Task brief: Print the line where "(604, 401) = (649, 355): blue" occurs and every line that follows it in the data below, ending with the last line, precisely as written.

══════

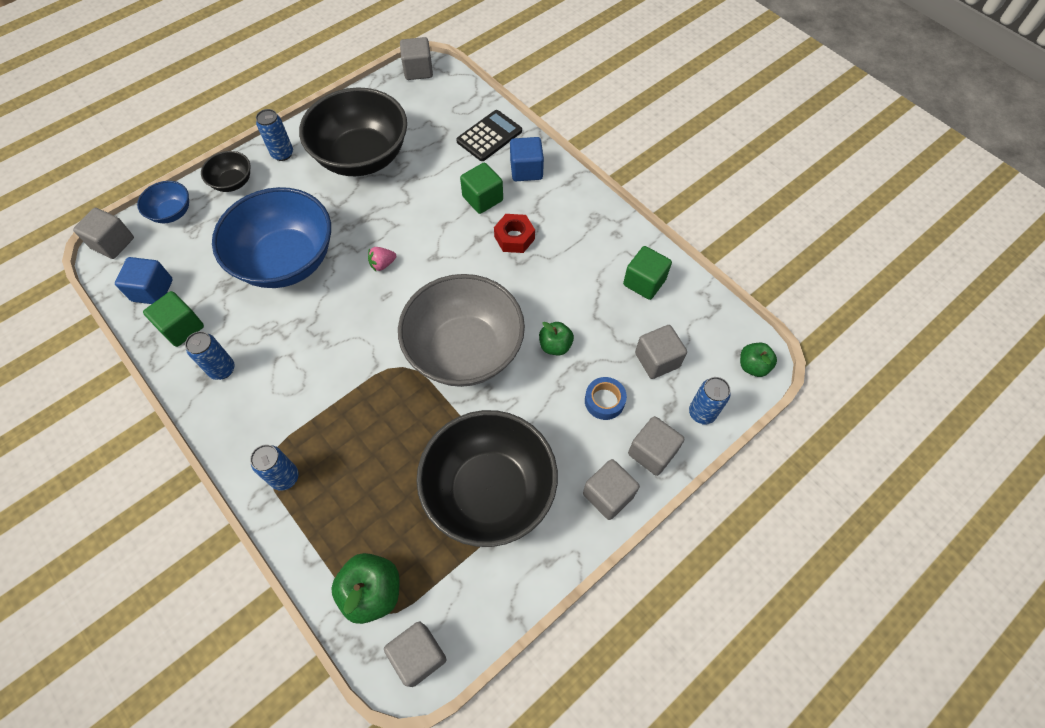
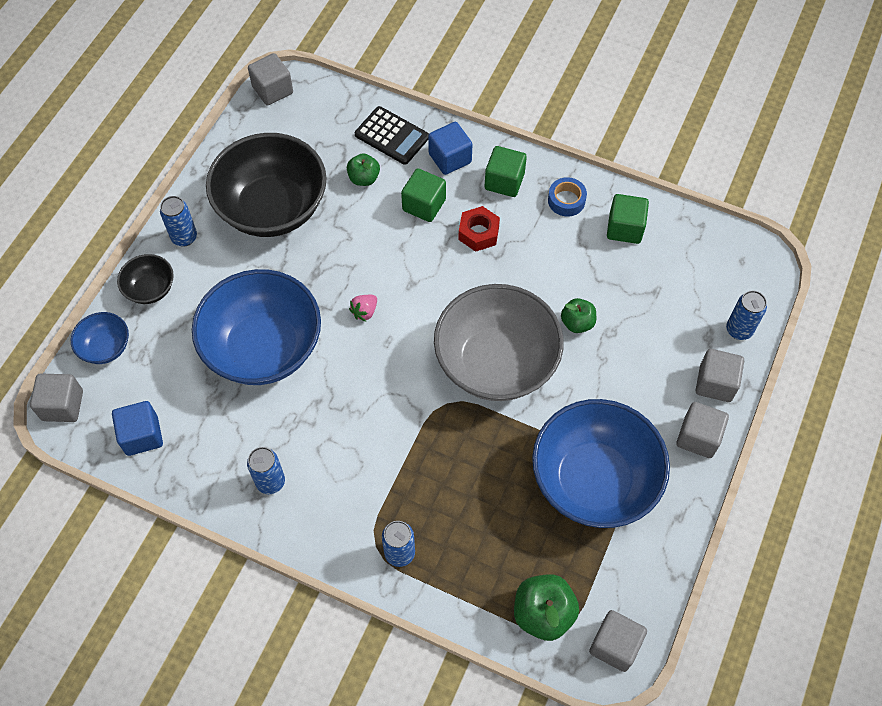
camera: 25 degrees left, 0 degrees up
(182, 327) = (200, 459): green cube -> green cube (504, 181)
(489, 136) = (392, 136): black calculator -> black calculator turned 105 degrees clockwise
(489, 491) = (594, 480): black bowl -> blue bowl
(604, 401) = (649, 355): blue tape -> blue tape (566, 200)
(657, 360) = (675, 298): grey cube -> none
(753, 366) = (760, 268): green apple -> green apple (364, 178)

══════

Final answer:
(604, 401) = (649, 355): blue tape -> blue tape (566, 200)
(657, 360) = (675, 298): grey cube -> none
(753, 366) = (760, 268): green apple -> green apple (364, 178)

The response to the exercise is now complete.